[EXERCISE INPUT Boundary: Start]

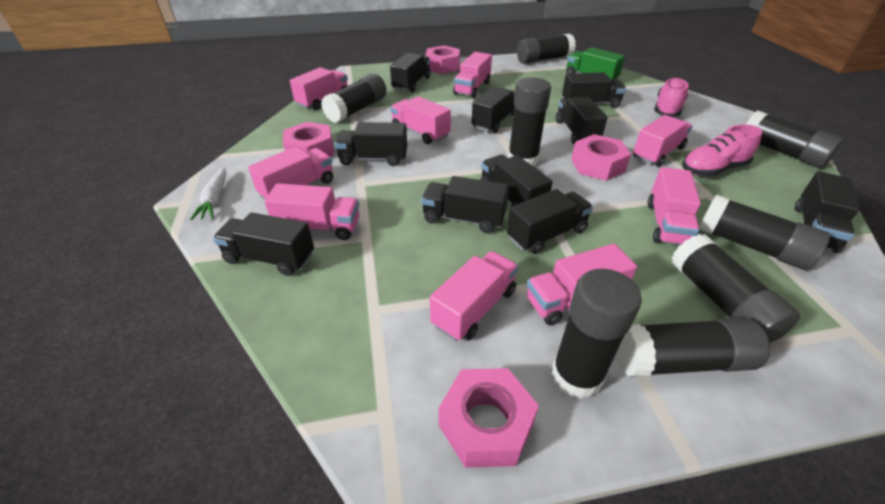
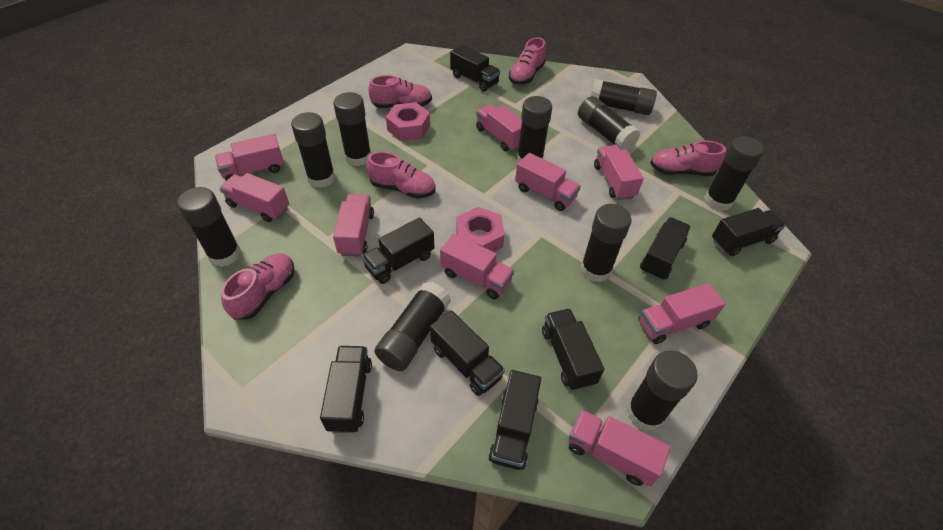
black glue stick: 8 -> 10
black truck: 10 -> 8
green truck: 1 -> 0
pink nut: 4 -> 2
pink shoe: 2 -> 5
white carrot: 1 -> 0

[EXERCISE INPUT Boundary: End]

▶ [EXERCISE INSTRUCTIONS]: All of the preceding material should be output verbatim, with the pictures excluded.

▶ [ANSWER SPACE]:
black glue stick: 8 -> 10
black truck: 10 -> 8
green truck: 1 -> 0
pink nut: 4 -> 2
pink shoe: 2 -> 5
white carrot: 1 -> 0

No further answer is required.